= Beginning of Section =
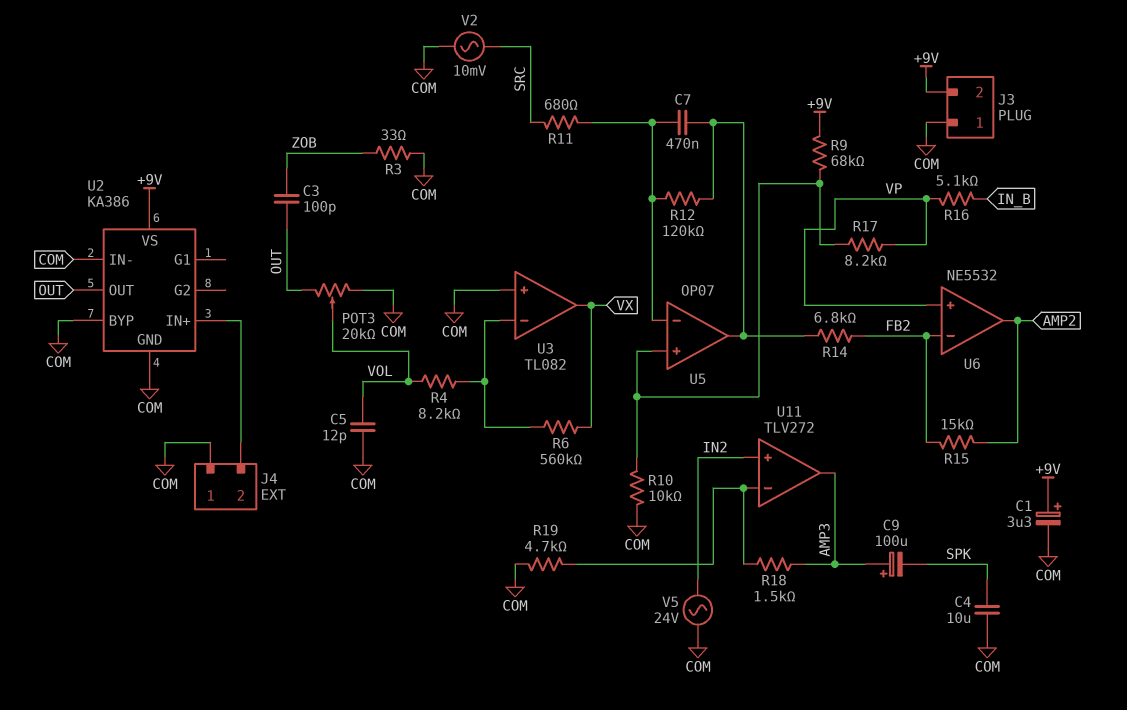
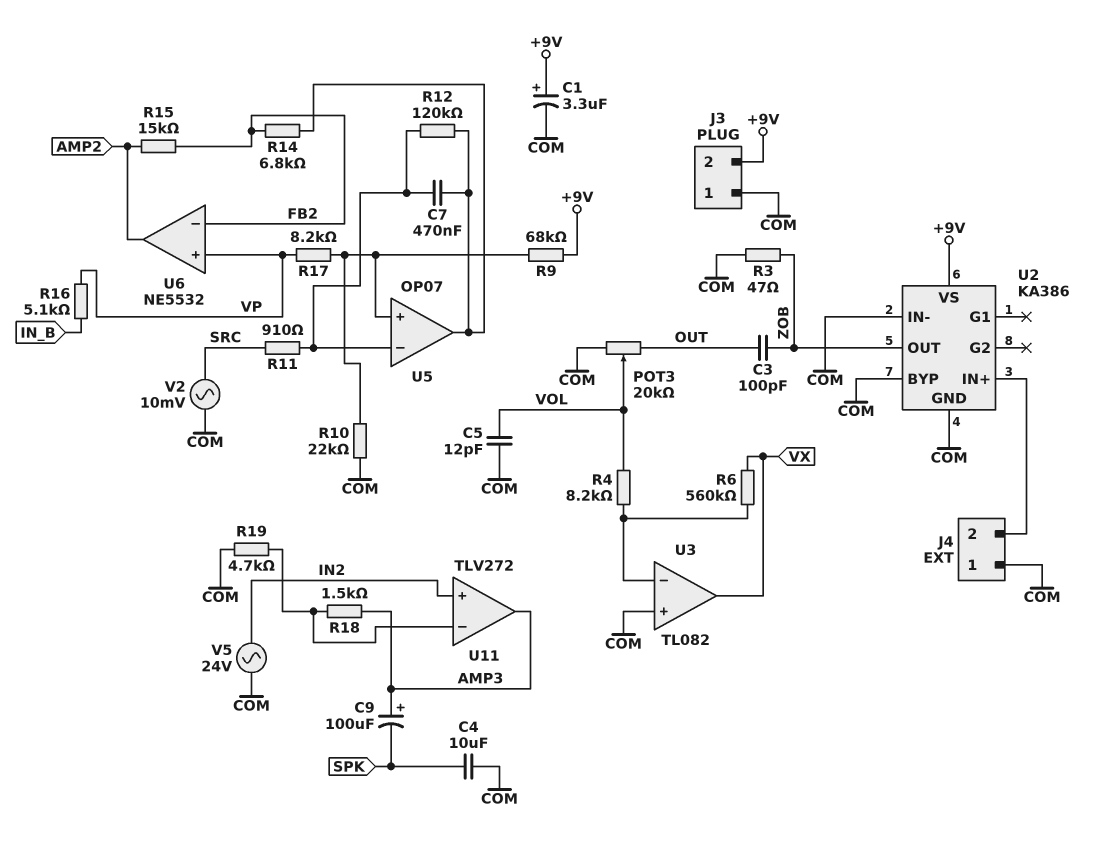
R3: 33 (COM, ZOB) -> 47 (COM, ZOB)
R10: 10k (COM, U5/in+) -> 22k (COM, U5/in+)
R11: 680 (SRC, U5/in-) -> 910 (SRC, U5/in-)
U2 pin OUT: OUT -> ZOB

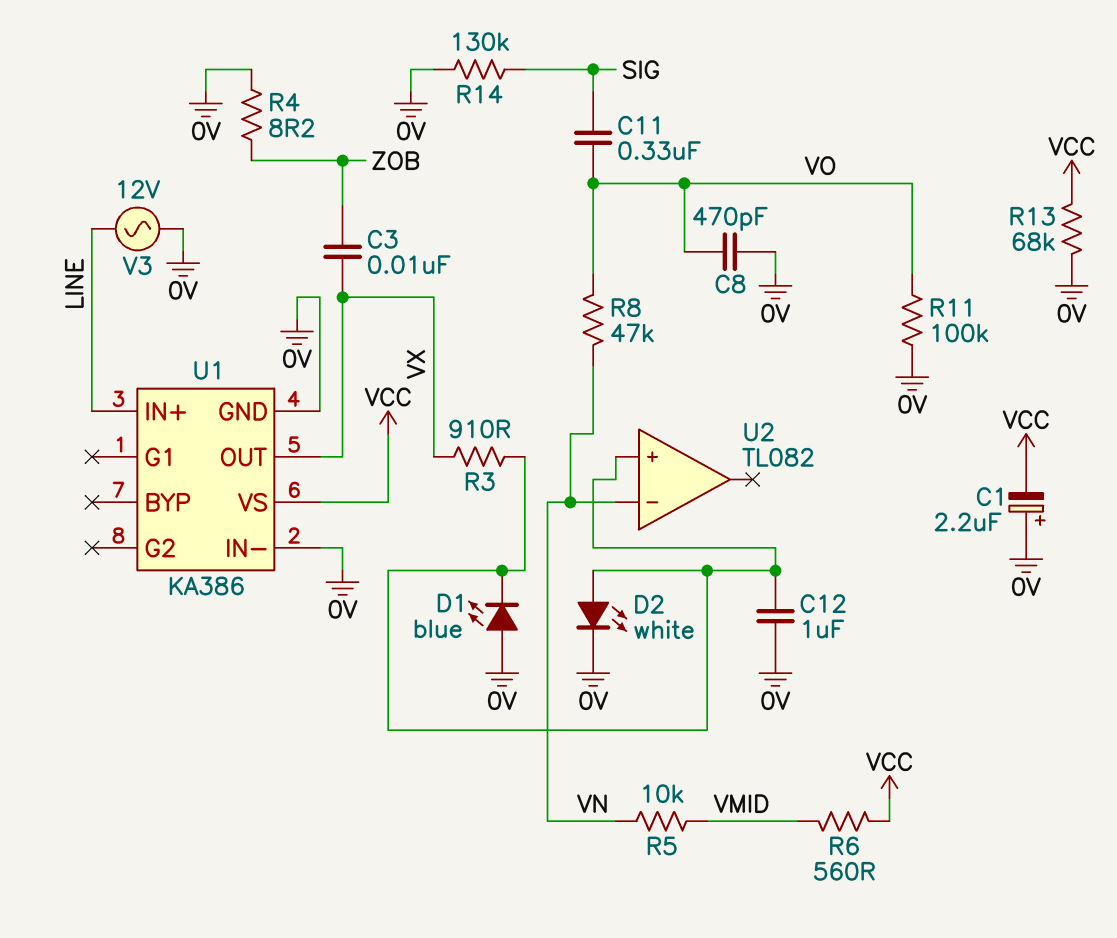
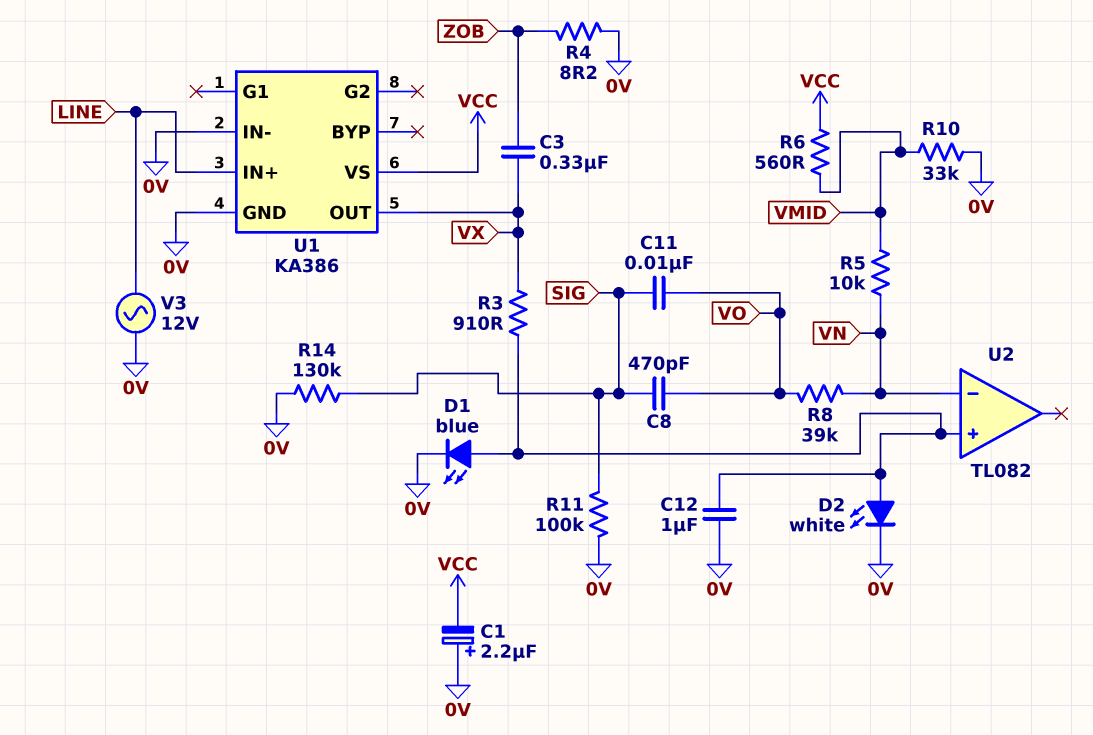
C3: 10nF (VX, ZOB) -> 330nF (VX, ZOB)
C8: 470pF (0V, VO) -> 470pF (SIG, VO)
C11: 330nF (SIG, VO) -> 10nF (SIG, VO)
D1: LED blue (A 0V, K U2/in+) -> LED blue (A U2/in+, K 0V)
R8: 47k (VN, VO) -> 39k (VN, VO)
R10: none -> 33k (0V, VMID)
R11: 100k (0V, VO) -> 100k (0V, SIG)
R13: 68k (0V, VCC) -> none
= End of Section =
_Directions for this task_
Return all lines from the data above with "none" in them.

_Reply_
R10: none -> 33k (0V, VMID)
R13: 68k (0V, VCC) -> none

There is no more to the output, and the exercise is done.